* Activity
Return, word for word, only the lines of the data below that lie between the line with "(242, 265) = (209, 390): blue" and the line with "(440, 625) = (292, 451): blue", those two lines included.

*** Begin section ***

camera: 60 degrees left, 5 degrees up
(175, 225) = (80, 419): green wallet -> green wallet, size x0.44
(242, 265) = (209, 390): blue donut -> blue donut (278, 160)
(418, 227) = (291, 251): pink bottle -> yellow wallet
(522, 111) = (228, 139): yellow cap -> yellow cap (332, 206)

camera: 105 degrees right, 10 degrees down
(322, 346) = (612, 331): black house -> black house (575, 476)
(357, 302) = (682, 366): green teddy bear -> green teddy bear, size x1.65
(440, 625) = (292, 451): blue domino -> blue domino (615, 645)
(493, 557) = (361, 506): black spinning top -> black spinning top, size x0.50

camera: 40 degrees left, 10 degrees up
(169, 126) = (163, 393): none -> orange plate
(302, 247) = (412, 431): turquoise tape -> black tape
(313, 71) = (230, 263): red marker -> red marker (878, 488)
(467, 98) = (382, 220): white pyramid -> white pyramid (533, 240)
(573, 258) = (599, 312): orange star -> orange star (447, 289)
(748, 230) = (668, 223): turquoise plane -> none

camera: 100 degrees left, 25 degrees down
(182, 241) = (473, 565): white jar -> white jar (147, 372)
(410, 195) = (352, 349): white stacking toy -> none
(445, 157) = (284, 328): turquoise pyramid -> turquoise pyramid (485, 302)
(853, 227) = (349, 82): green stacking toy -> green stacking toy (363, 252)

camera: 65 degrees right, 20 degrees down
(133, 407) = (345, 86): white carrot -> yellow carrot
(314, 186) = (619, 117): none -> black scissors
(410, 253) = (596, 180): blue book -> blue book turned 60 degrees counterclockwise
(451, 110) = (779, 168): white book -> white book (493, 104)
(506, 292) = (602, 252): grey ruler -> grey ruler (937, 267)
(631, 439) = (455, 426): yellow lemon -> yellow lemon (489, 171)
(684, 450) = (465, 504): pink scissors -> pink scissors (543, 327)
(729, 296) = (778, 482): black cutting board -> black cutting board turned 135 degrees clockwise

*** End section ***

* Output
(242, 265) = (209, 390): blue donut -> blue donut (278, 160)
(418, 227) = (291, 251): pink bottle -> yellow wallet
(522, 111) = (228, 139): yellow cap -> yellow cap (332, 206)

camera: 105 degrees right, 10 degrees down
(322, 346) = (612, 331): black house -> black house (575, 476)
(357, 302) = (682, 366): green teddy bear -> green teddy bear, size x1.65
(440, 625) = (292, 451): blue domino -> blue domino (615, 645)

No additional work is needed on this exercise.